Lines to be reproduced exactly: the one that holds "R1: 15k (GND, NET26) -> 15k (GND, NET7)" and all those after it through the end of the data. Include no others.

---+---

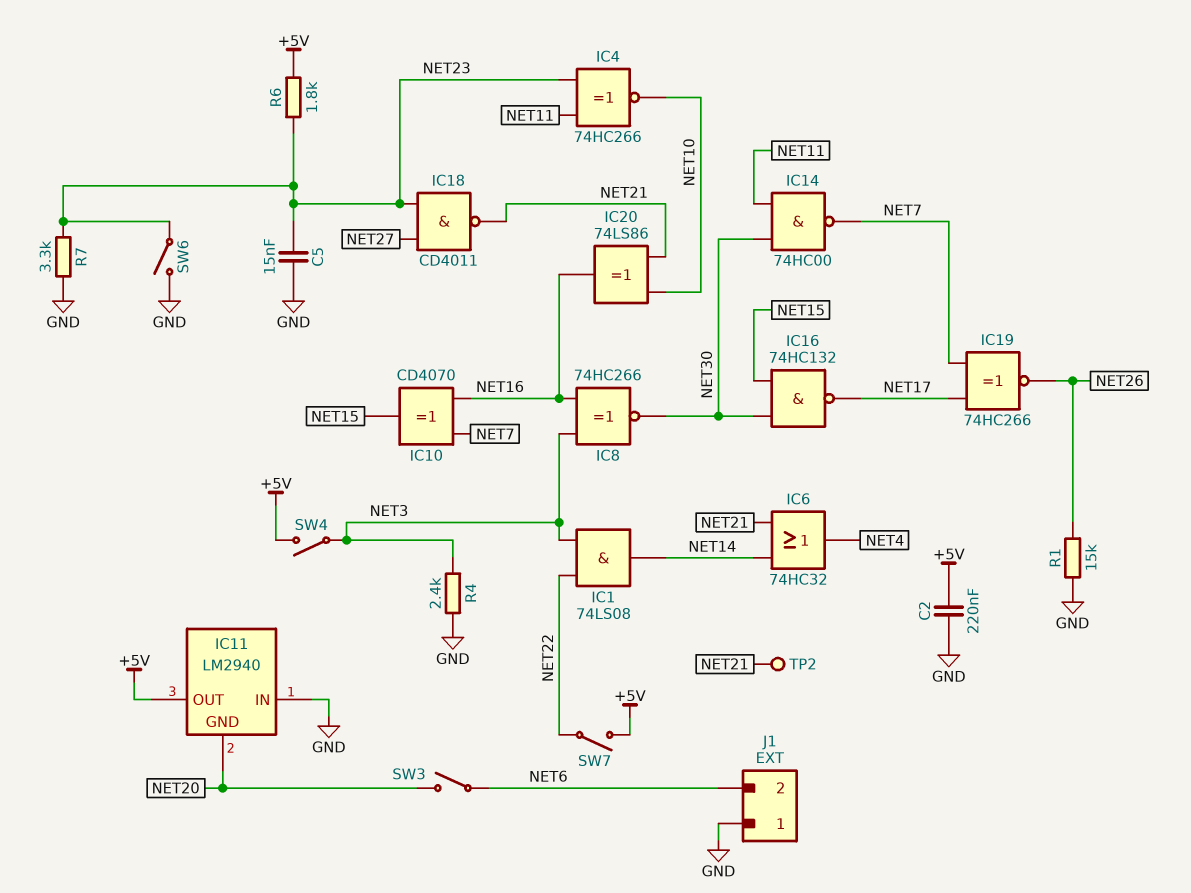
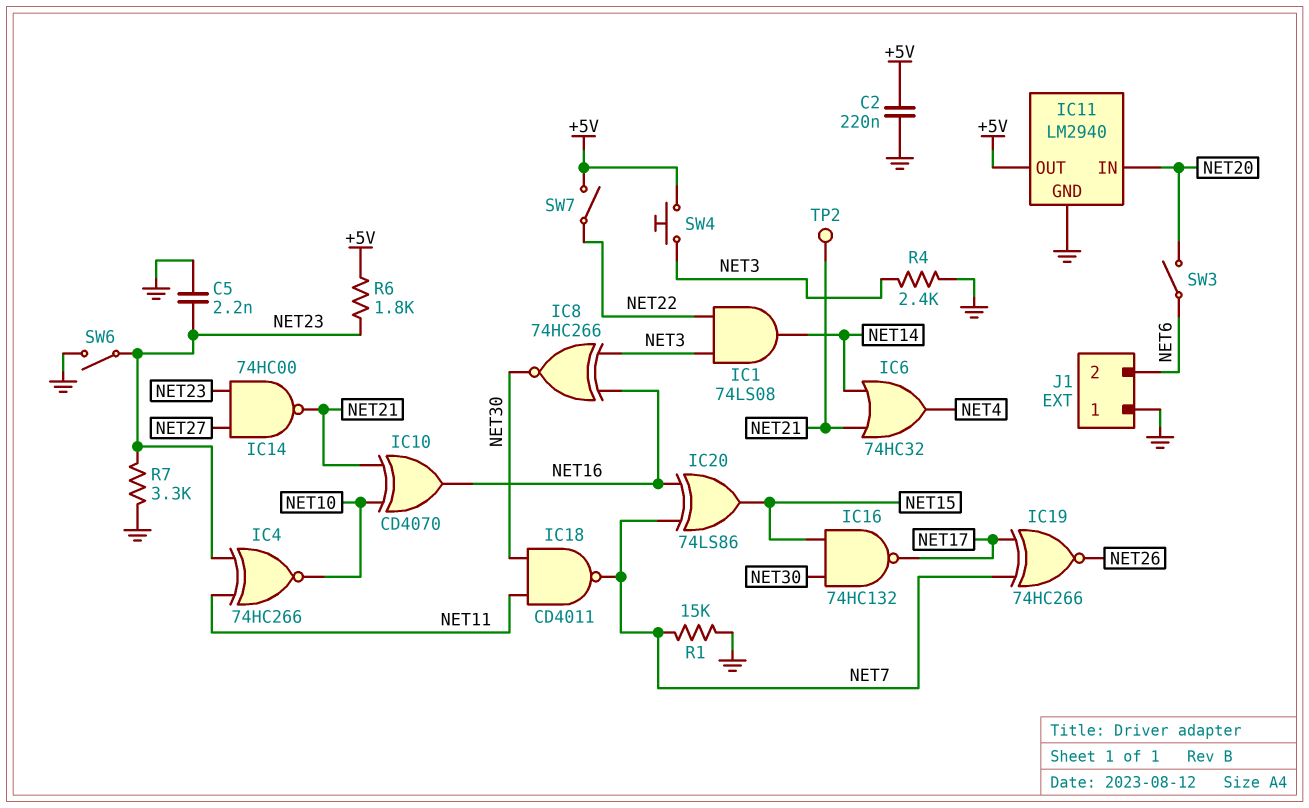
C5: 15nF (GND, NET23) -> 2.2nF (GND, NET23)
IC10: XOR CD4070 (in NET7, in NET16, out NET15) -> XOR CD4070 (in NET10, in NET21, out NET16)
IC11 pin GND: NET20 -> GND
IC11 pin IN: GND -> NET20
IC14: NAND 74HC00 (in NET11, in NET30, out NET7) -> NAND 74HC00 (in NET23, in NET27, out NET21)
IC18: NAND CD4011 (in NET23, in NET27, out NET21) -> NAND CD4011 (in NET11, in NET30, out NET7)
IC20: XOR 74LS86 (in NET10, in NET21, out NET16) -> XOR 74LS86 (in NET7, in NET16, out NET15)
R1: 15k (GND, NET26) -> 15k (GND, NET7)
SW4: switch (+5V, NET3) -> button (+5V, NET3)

---+---

REPLY:
R1: 15k (GND, NET26) -> 15k (GND, NET7)
SW4: switch (+5V, NET3) -> button (+5V, NET3)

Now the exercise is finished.